(Dataset excerpts)
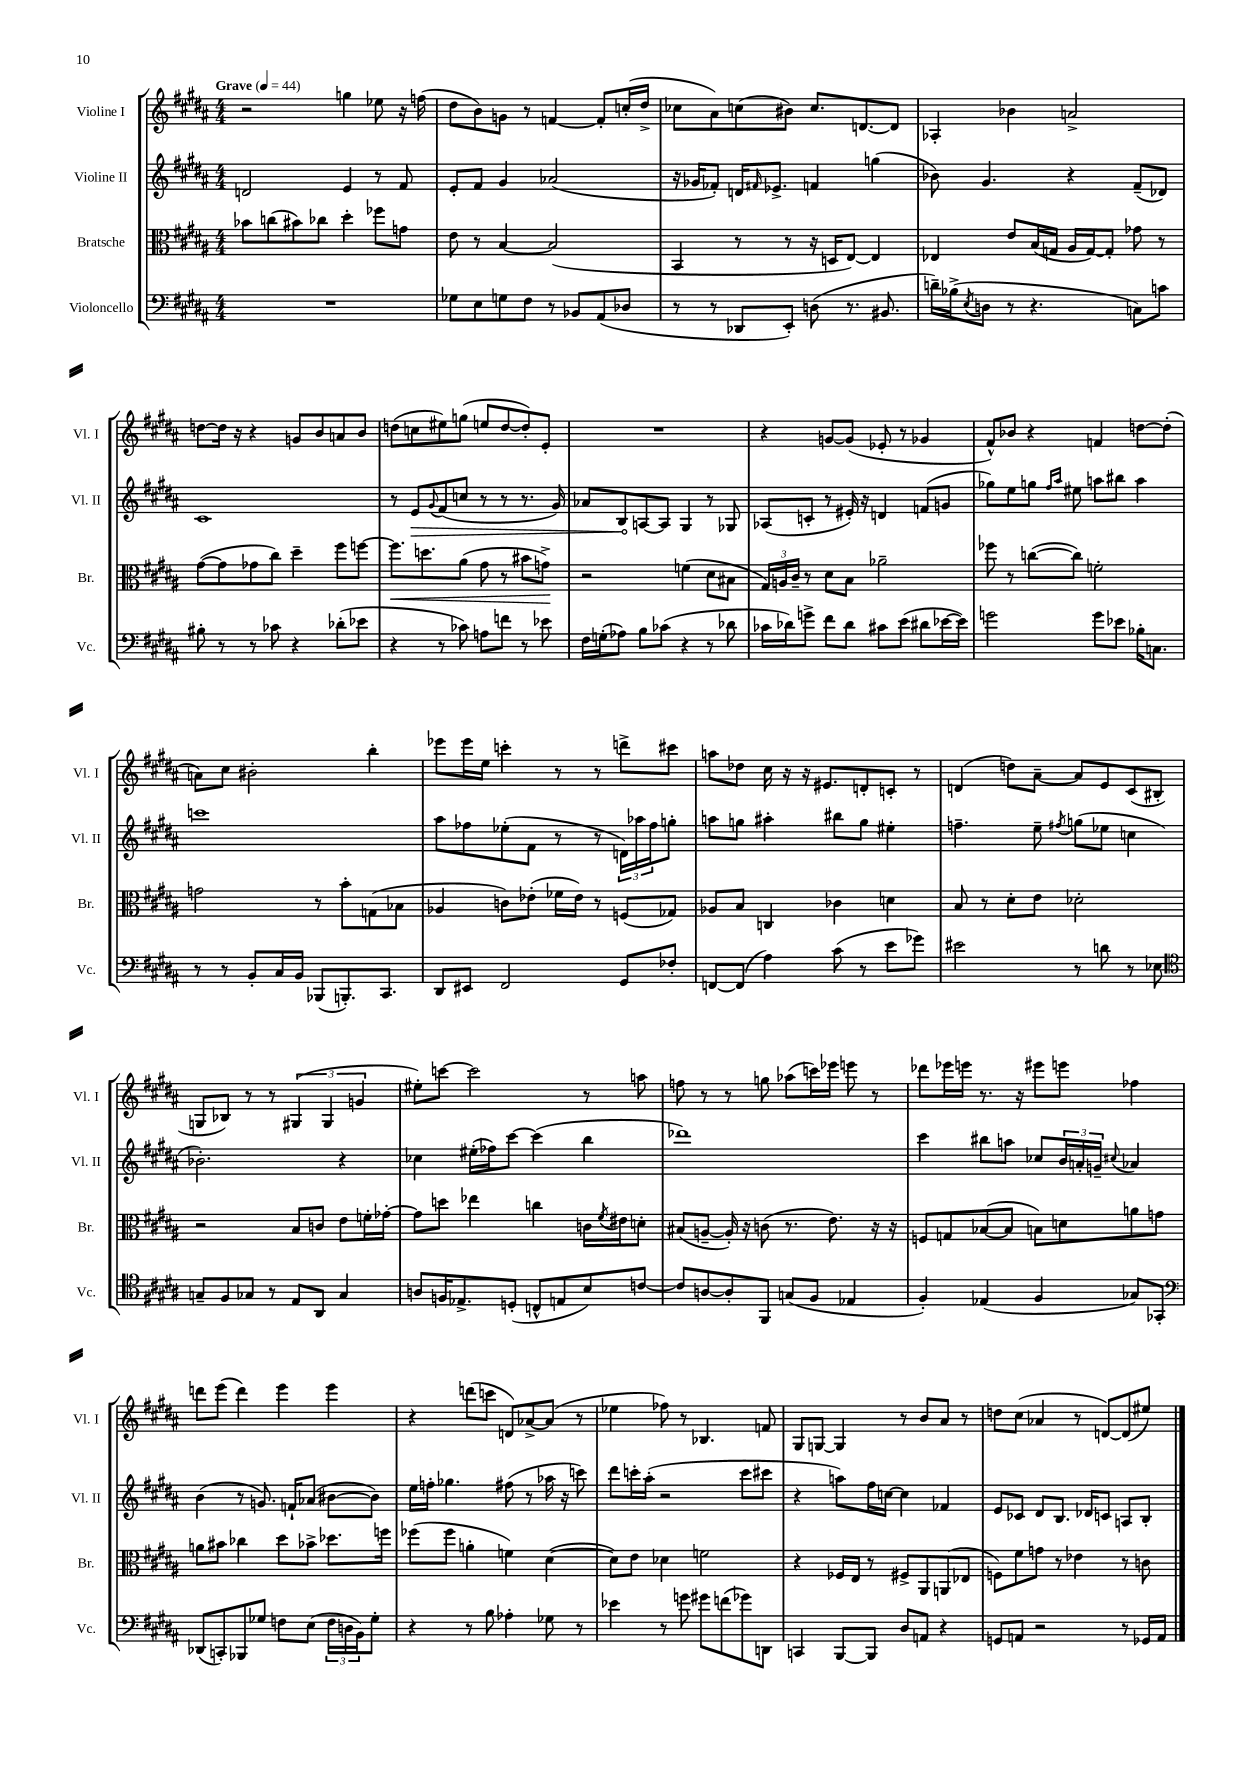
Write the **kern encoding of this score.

**kern	**kern	**kern	**kern
*staff4	*staff3	*staff2	*staff1
*clefF4	*clefC3	*clefG2	*clefG2
*k[f#c#g#d#a#]	*k[f#c#g#d#a#]	*k[f#c#g#d#a#]	*k[f#c#g#d#a#]
*M4/4	*M4/4	*M4/4	*M4/4
*MM44	*MM44	*MM44	*MM44
1r	8b-	2d	2r
.	(8cc	.	.
.	8b#)	.	.
.	8cc-	.	.
.	4dd#'	4e	4gg
.	8ff-	8r	8ee-
.	8g	8f#	16r
.	.	.	(16ff
=	=	=	=
8G-	8e	8e'	8dd#
8E	8r	8f#	8b)
8G	[4B	4g#	8g
8F#	.	.	8r
8r	(2B]	(2a-	[4f
8BB-	.	.	.
(8AA#	.	.	8f']
8D-	.	.	(16cc'
.	.	.	16dd#^
=	=	=	=
8r	4BB	16r	8cc-
.	.	16g-	.
8r	.	8f-')	8a#)
8DD-	8r	16d	(8cc
.	.	16qqf#	.
.	.	8.e-^	.
8EE')	8r	.	8b#)
(8D	16r	4f	8.cc
.	16D	.	.
8.r	[8E)	.	.
.	.	.	[8.d
.	4E]	(4gg	.
8.BB#	.	.	.
.	.	.	8d]
=	=	=	=
16d~)	4E-	8b-)	4A-'
(16B-^	.	.	.
8qE	.	.	.
8D	.	4.g#	.
8r	8e	.	4b-
4.r	(16B	.	.
.	16G	.	.
.	16A#	4r	2a^
.	[16G)	.	.
.	8G']	.	.
8C)	8g-	(8f#~	.
8c	8r	8d-)	.
=	=	=	=
8B#'	([8g#	1c#	[8dd
8r	8g#]	.	16dd]
.	.	.	16r
8r	8g-	.	4r
8c-	8cc#)	.	.
4r	4dd#~	.	8g
.	.	.	8b
(8d-'	8ff#	.	8a
8e-	[8ff	.	8b
=	=	=	=
4r	8.ff]	8r	(8dd
.	.	8e	8cc
.	8.dd	.	.
.	.	8qqg#	.
8r	.	(8f#	8ee#)
8c-)	(8a#	8cc	(8gg
8A	8g#	8r	8ee
8f	8r	8r	[8dd
8r	8b#	8.r	8dd'])
8e-	8g^)	.	8e'
.	.	16g#)	.
=	=	=	=
16F#	2r	8a-	1r
(16G'	.	.	.
8A-)	.	8B	.
8B	.	[8A	.
(8c-	.	8A]	.
4r	(4f	4G#	.
8r	8d#	8r	.
8d-	8B#	8G-	.
=	=	=	=
16c-	24G#)	(8A-	4r
.	24A	.	.
16d-)	.	.	.
.	24c#~	.	.
8g^	8r	8c'	.
8f#	8d#	8r	[8g
8d-	8B	16e#')	(8g]
.	.	16r	.
8c#	2a-~	4d	8e-'
(8e	.	.	8r
8d#	.	(8f	4g-
[16e-	.	8g	.
16e-])	.	.	.
=	=	=	=
2g	8ff-	8gg-)	8f#^^)
.	8r	8ee	8b-
.	([8cc	8gg	4r
.	.	16qqff#	.
.	.	16qqaa#	.
.	8cc])	8ee#	.
8g	2f'	8aa	4f
8e-	.	8bb#	.
16B-'	.	4aa	[8dd
8.C	.	.	.
.	.	.	(8dd']
=	=	=	=
8r	2g	1ccc	8a)
8r	.	.	8cc#
8BB'	.	.	2b#'
16C#	.	.	.
16BB	.	.	.
(8BBB-	8r	.	.
8.BBB')	8b'	.	.
.	(8G	.	4bb'
8.CC#	.	.	.
.	8B-	.	.
=	=	=	=
8DD#	4A-	8aa#	8eee-
8EE#	.	8ff-	16eee-
.	.	.	16ee
2FF#	8c)	(8ee-'	4ccc'
.	(8e-'	8f#	.
.	16f-	8r	8r
.	16e-)	.	.
.	8r	8r	8r
8GG#	(8F	24d)	8ddd^
.	.	24aa-	.
.	.	24ff-	.
8F-'	8G-)	8gg'	8ccc#
=	=	=	=
[8FF	8A-	8aa	8aa
(8FF]	8B	8gg	8dd-
4A#)	4C	4aa#'	16cc#
.	.	.	16r
.	.	.	16r
.	.	.	8.e#
(8c#	4c-	8bb#	.
8r	.	8gg	8d'
8e	4d	4ee#'	8c'
8g-)	.	.	8r
=	=	=	=
2e#	8B	4.ff~	(4d
.	8r	.	.
.	8d#'	.	8dd)
.	8e	8ee~	[8a#~
.	.	8qff#	.
8r	2d-'	(8gg	8a#]
8d	.	8ee-	8e
8r	.	4cc	(8c#
8E-	.	.	8B#'
=	=	=	=
*clefC4	*	*	*
8G~	2r	2.b-')	8G
8F#	.	.	8B-)
8G-	.	.	8r
8r	.	.	8r
8E	8B	.	(6G#
8AA#	8c	.	.
.	.	.	6G#
4G-	8e	4r	.
.	.	.	6g
.	16f'	.	.
.	[16g-'	.	.
=	=	=	=
8A	8g-]	4cc-	8ee#')
16F	8dd	.	[8ccc
8.E-^	.	.	.
.	4ee-	(16ee#'	2ccc]
.	.	16ff-)	.
(8D'	.	[8ccc#	.
8C^^	4cc	(4ccc#]	.
8E	.	.	.
8B)	16c	4bb	8r
.	8qf#	.	.
.	16e#	.	.
[8c	8d'	.	8aa
=	=	=	=
8c]	(8B#	1ddd-)	8ff
[8A	[8A~	.	8r
8A']	16A'])	.	8r
.	16r	.	.
8FF#	(8c	.	8gg
(8G	8.r	.	(8aa-
8F#	.	.	16ccc)
.	8.e)	.	16eee-
4E-	.	.	8eee
.	16r	.	8r
.	16r	.	.
=	=	=	=
4F#')	8F	4ccc#	8ddd-
.	8G	.	16eee-
.	.	.	16eee
(4E-	([8B-	8bb#	8.r
.	8B-]	8aa	.
.	.	.	16r
4F#	8B)	8cc-	8eee#
.	8d	24b	8eee
.	.	24a'	.
.	.	24g~	.
.	.	8qqcc#	.
8G-)	8a	4a-	4ff-
8GG-'	8g	.	.
=	=	=	=
*clefF4	*	*	*
(8DD-	8a	(4b	8ddd
8CC')	8b#	.	(8eee
8BBB-	4cc-	8r	4ddd)
8G-	.	8.g)	.
8F	8dd#	.	4eee
.	.	16f`	.
(8E	8b-^	(8a-	.
24F	8.dd-	[8b#	4eee
24D	.	.	.
24BB)	.	.	.
8G-'	.	8b#])	.
.	16ff	.	.
=	=	=	=
4r	(8ff-	16ee	4r
.	.	16ff'	.
.	8ff-	4.gg-	.
8r	4a'	.	(8ddd
8B	.	.	8ccc
4A-'	4f)	(8ff#	8d)
.	.	8r	[8a-^
8G-	([4d#	16aa-	(8a-]
.	.	16r	.
8r	.	8ccc)	8r
=	=	=	=
4e-	8d#])	8ddd#	4ee-
.	8e	16ccc'	.
.	.	(16aa#'	.
8r	4d-	2r	8ff-)
8g	.	.	8r
8g#	2f	.	4.B-
(8f	.	.	.
8g-)	.	8ccc	.
8DD	.	8ccc#	8f
=	=	=	=
4CC	4r	4r	8G#
.	.	.	[8G
[8BBB	16F-	8aa)	4G]
.	16E	.	.
8BBB]	8r	16ff#	.
.	.	[16cc	.
8D#	8F#^	4cc]	8r
8AA	8AA#	.	8b
4r	(8AA	4f-	8a#
.	8E-	.	8r
=	=	=	=
8GG	8F)	8e	8dd
8AA	8f#	8c-	(8cc#
2r	8g	8d#	4a-
.	8r	8.B	.
.	4e-	.	8r
.	.	16d-	.
.	.	8c	[8d)
8r	8r	8A	(8d]
16GG-	8c	8B'	8ee#)
16AA	.	.	.
==	==	==	==
*-	*-	*-	*-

_Exercise aim_. Return each line from the entries above that contains the string "kern". Case matters.

_Completed exercise_.
Write the **kern encoding of this score.
**kern	**kern	**kern	**kern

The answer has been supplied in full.